● Task objective: When you reach a picture, skip it, and retype every line below exactly.

(Records to use begins)

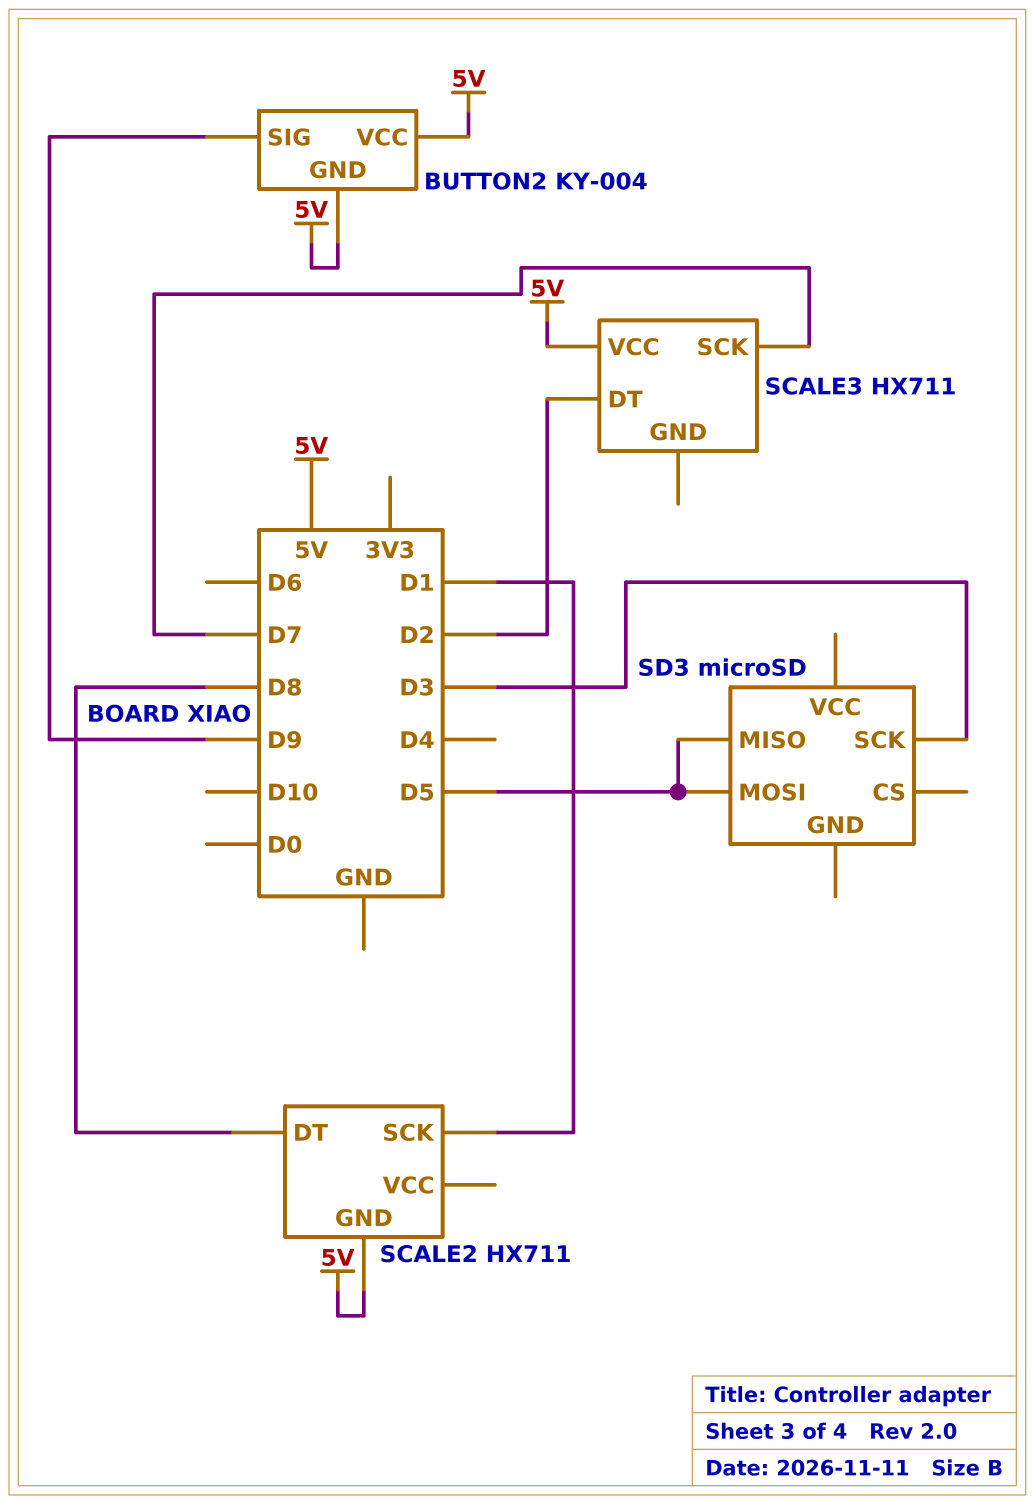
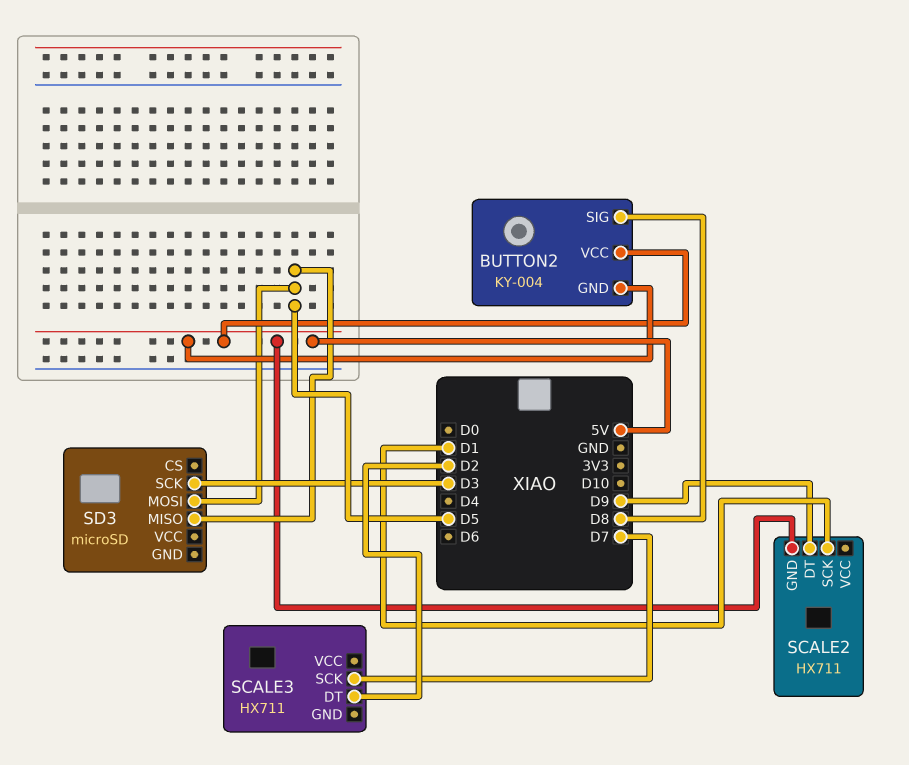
BUTTON2 pin SIG: D9 -> D8
SCALE2 pin DT: D8 -> D9
SCALE3 pin VCC: 5V -> none

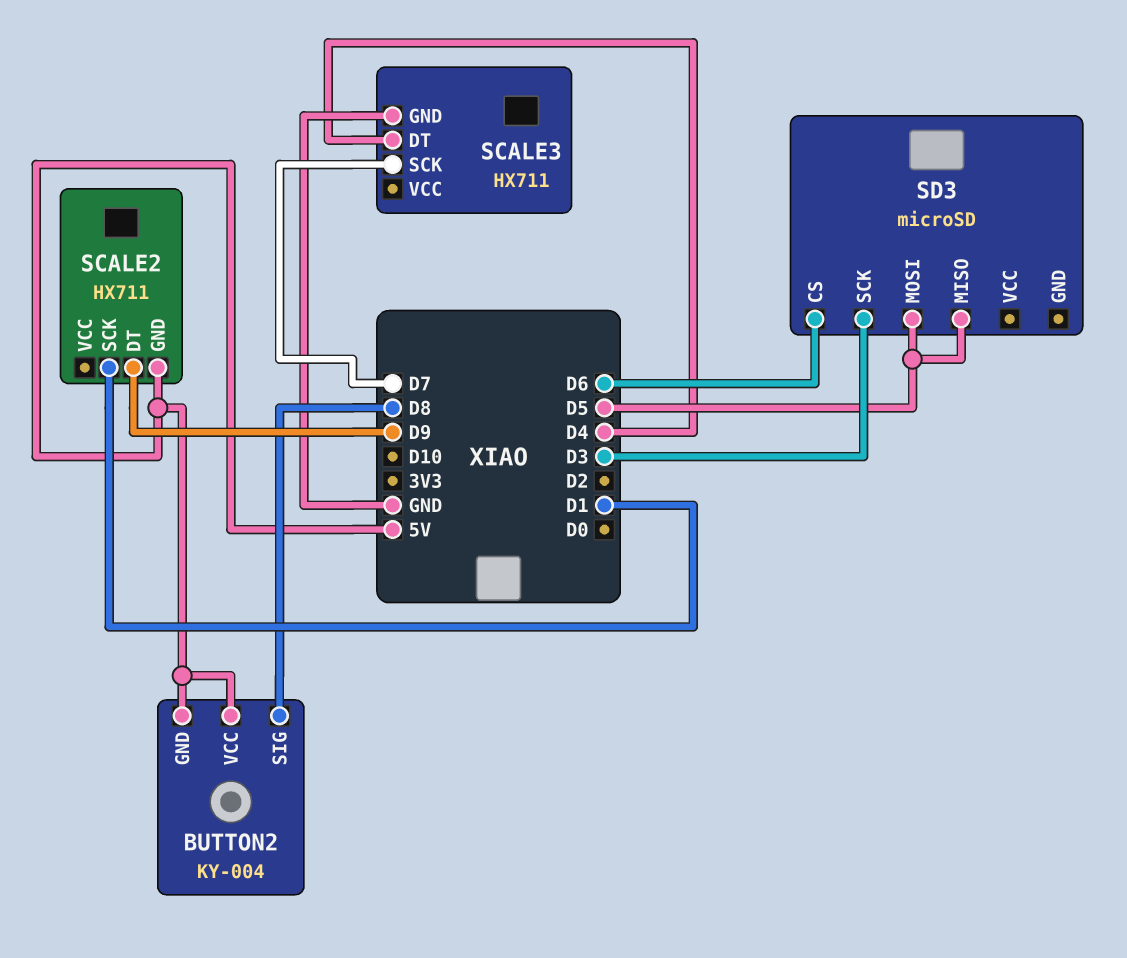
SCALE3 pin DT: D2 -> D4
SCALE3 pin GND: none -> GND
SD3 pin CS: none -> D6

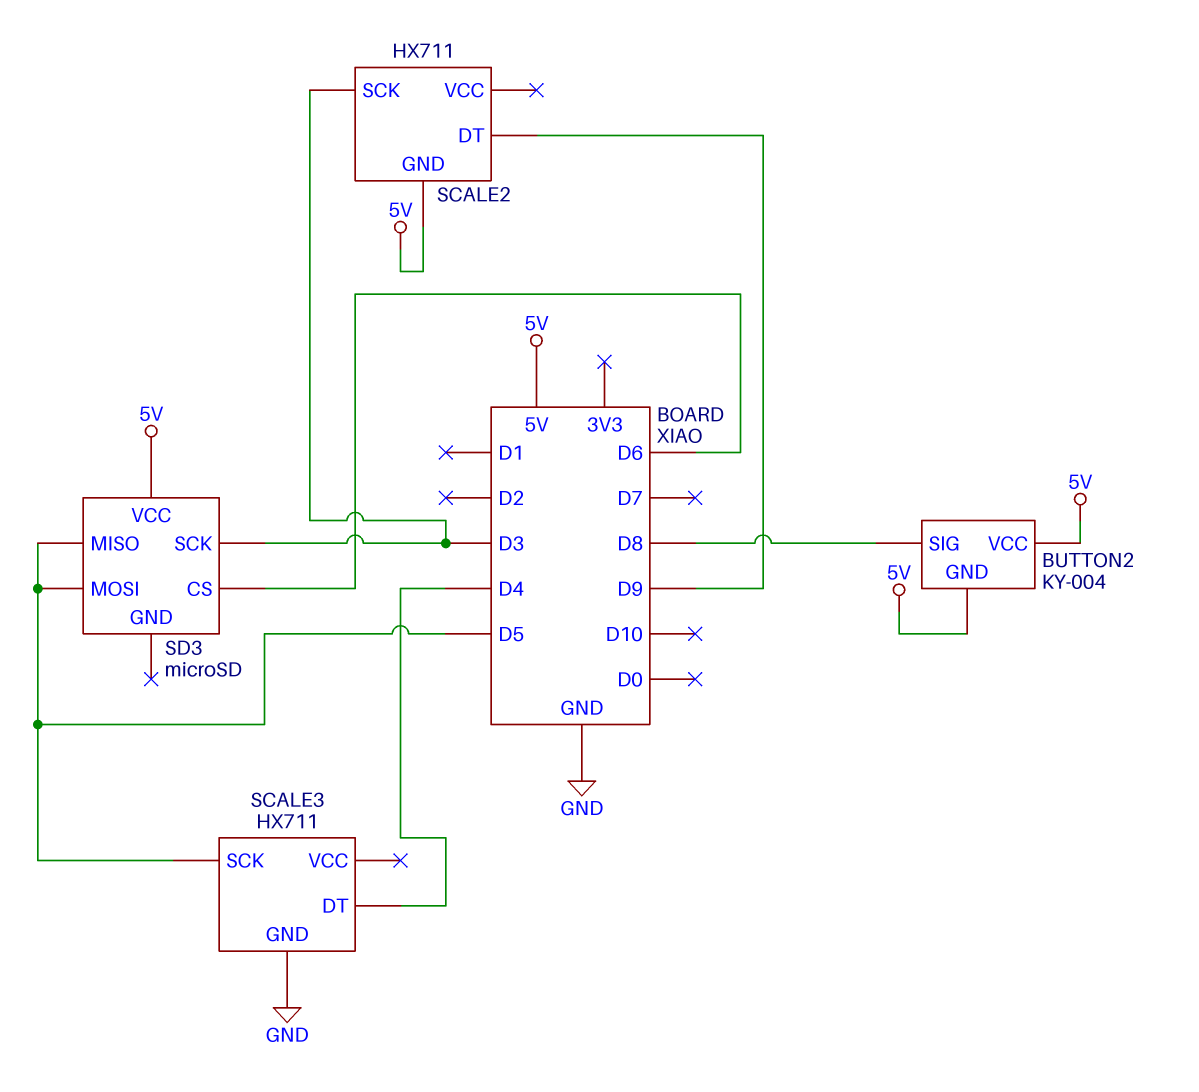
SCALE2 pin SCK: D1 -> D3
SCALE3 pin SCK: D7 -> D5
SD3 pin VCC: none -> 5V

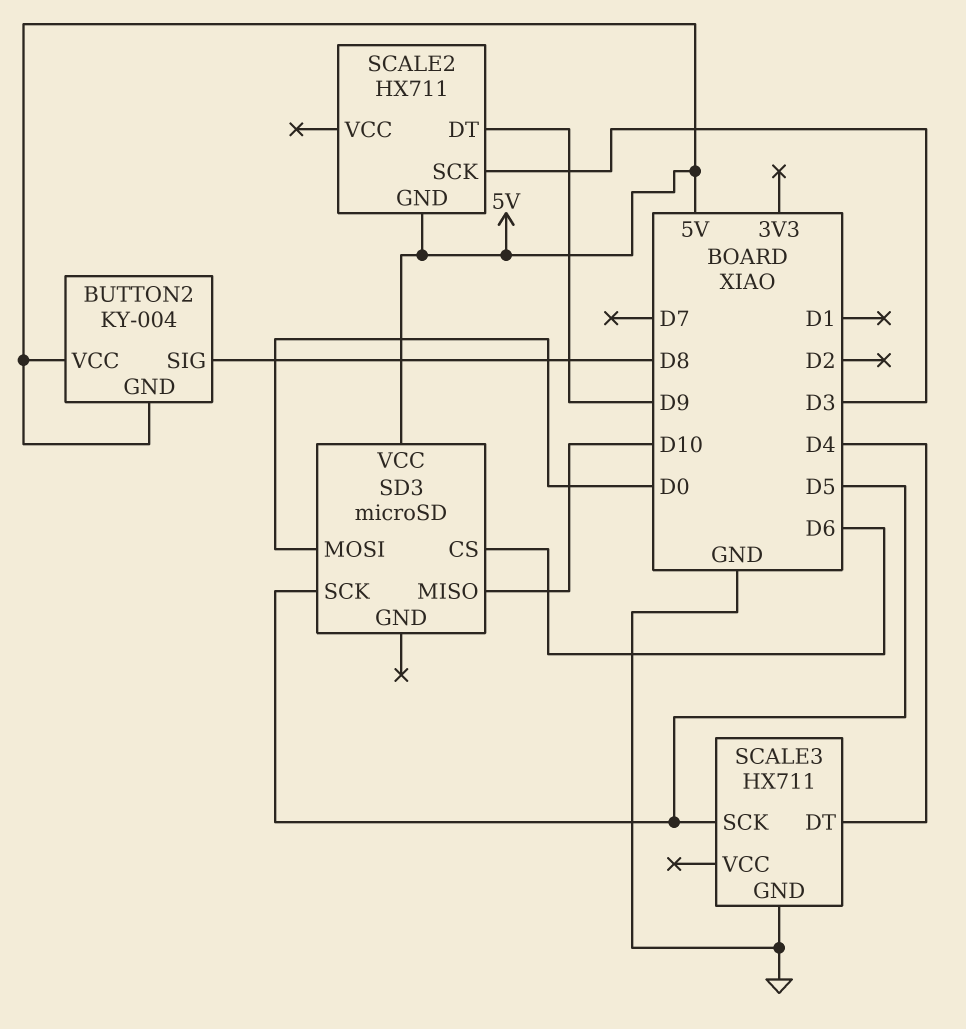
SD3 pin MISO: D5 -> D10
SD3 pin MOSI: D5 -> D0
SD3 pin SCK: D3 -> D5

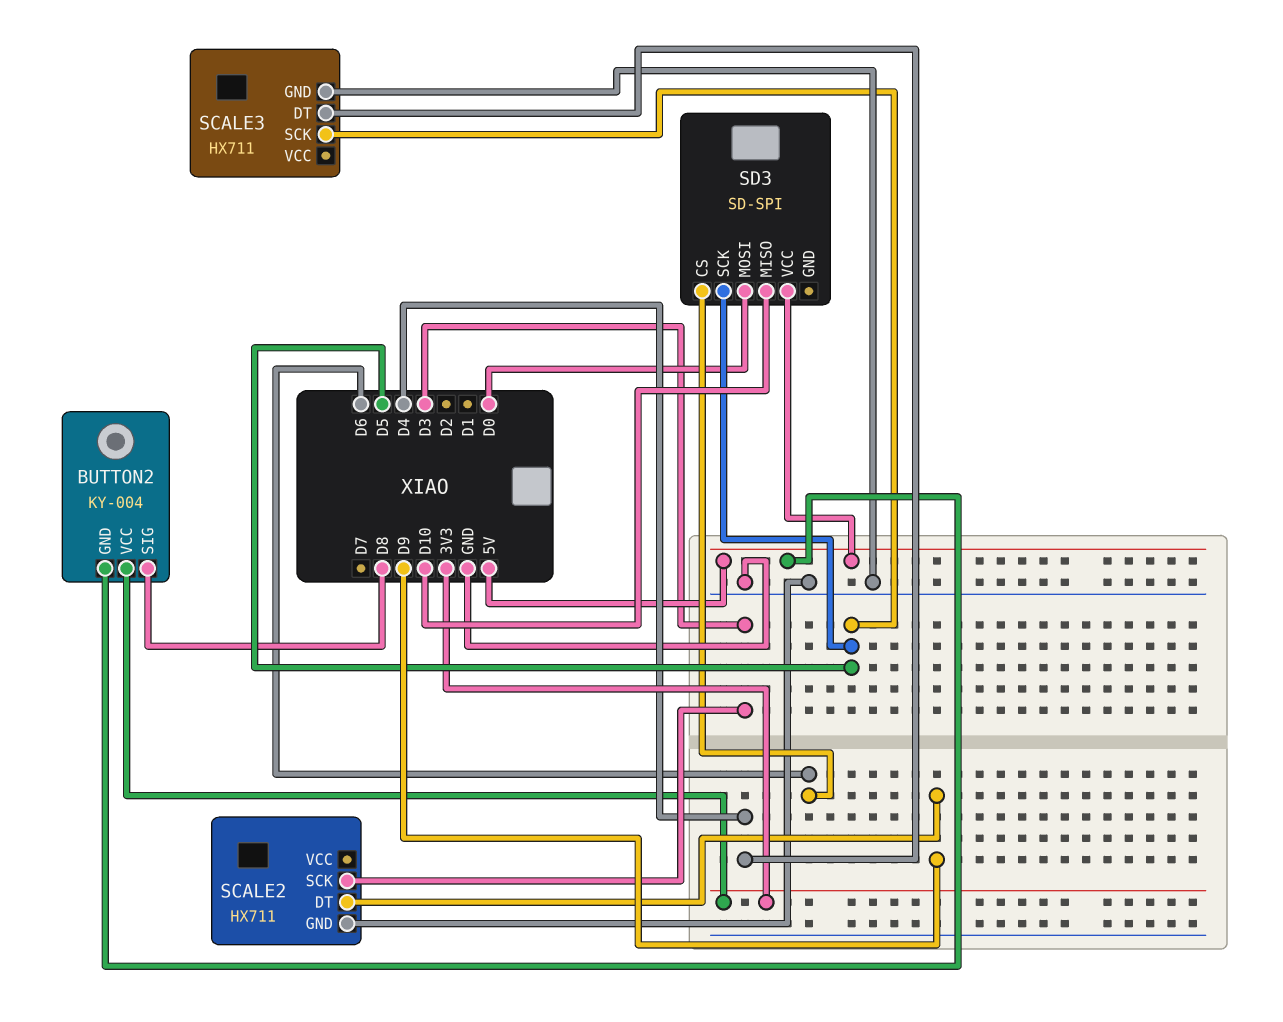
BUTTON2 pin VCC: 5V -> 3V3
SCALE2 pin GND: 5V -> GND
SD3: microSD -> SD-SPI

(Records to use ends)

● Answer area:
BUTTON2 pin SIG: D9 -> D8
SCALE2 pin DT: D8 -> D9
SCALE3 pin VCC: 5V -> none

SCALE3 pin DT: D2 -> D4
SCALE3 pin GND: none -> GND
SD3 pin CS: none -> D6

SCALE2 pin SCK: D1 -> D3
SCALE3 pin SCK: D7 -> D5
SD3 pin VCC: none -> 5V

SD3 pin MISO: D5 -> D10
SD3 pin MOSI: D5 -> D0
SD3 pin SCK: D3 -> D5

BUTTON2 pin VCC: 5V -> 3V3
SCALE2 pin GND: 5V -> GND
SD3: microSD -> SD-SPI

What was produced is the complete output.